■ WHAT IS BEING ASKED: State how many lines in the listing below contain the word "grau", and write nothing else.

■ MATERIAL SUPPLIED:

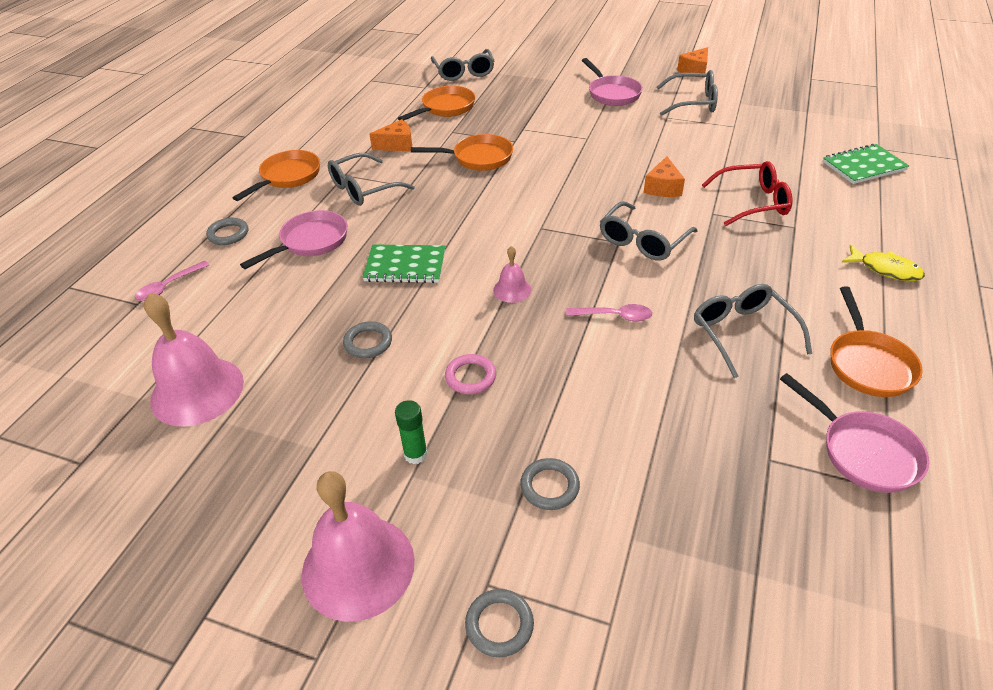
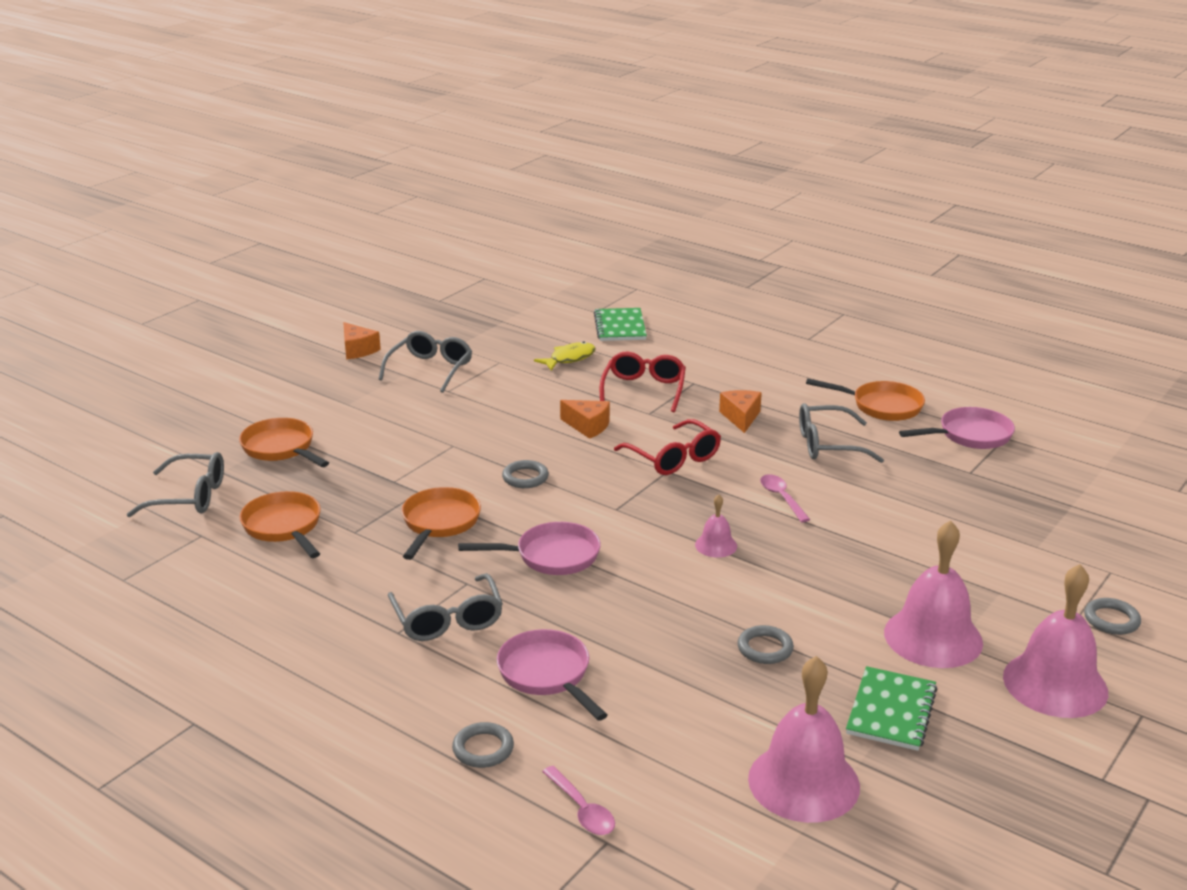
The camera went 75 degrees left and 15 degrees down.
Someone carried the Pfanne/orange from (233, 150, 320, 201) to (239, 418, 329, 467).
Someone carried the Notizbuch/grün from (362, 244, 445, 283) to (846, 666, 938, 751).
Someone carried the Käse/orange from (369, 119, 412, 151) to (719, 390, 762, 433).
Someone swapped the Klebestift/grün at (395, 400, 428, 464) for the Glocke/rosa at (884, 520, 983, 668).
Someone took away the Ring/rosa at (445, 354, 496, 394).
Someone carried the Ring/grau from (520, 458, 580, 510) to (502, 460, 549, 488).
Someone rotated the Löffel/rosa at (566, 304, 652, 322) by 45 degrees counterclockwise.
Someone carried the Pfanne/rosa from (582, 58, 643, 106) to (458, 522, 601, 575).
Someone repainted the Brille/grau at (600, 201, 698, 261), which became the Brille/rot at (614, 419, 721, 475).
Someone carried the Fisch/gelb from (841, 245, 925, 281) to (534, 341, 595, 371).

■ ANSWER TO THIS PROBLEM: 2